▶ **Written task**:
After locating the line that contains "grey rocket: 2 -> 0" in the following entries, reproduce it and each later line exactly, including the last.

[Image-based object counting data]
+++

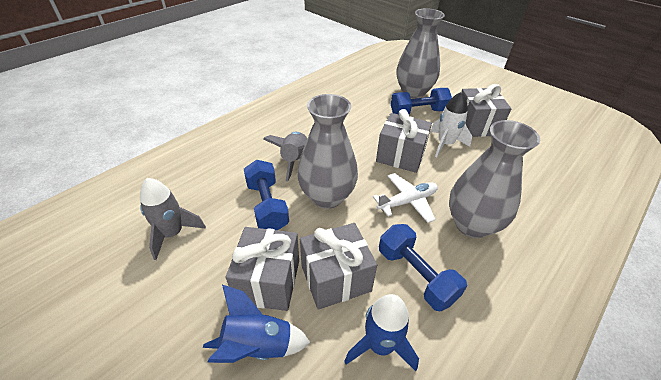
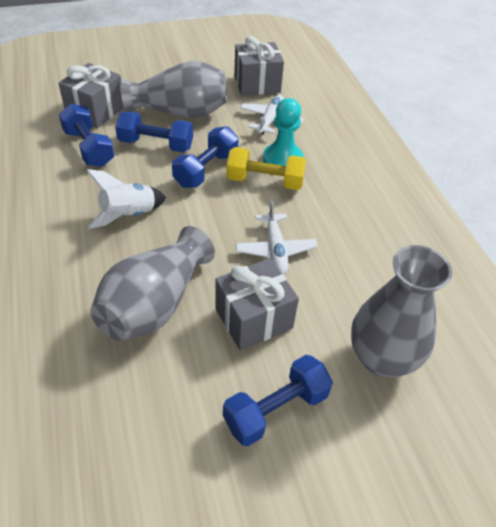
blue dumbbell: 3 -> 4
blue rocket: 2 -> 0
grey gift: 4 -> 3
grey rocket: 2 -> 0
turquoise pawn: 0 -> 1
white plane: 1 -> 2
yellow dumbbell: 0 -> 1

+++

▶ **Finished task**:
grey rocket: 2 -> 0
turquoise pawn: 0 -> 1
white plane: 1 -> 2
yellow dumbbell: 0 -> 1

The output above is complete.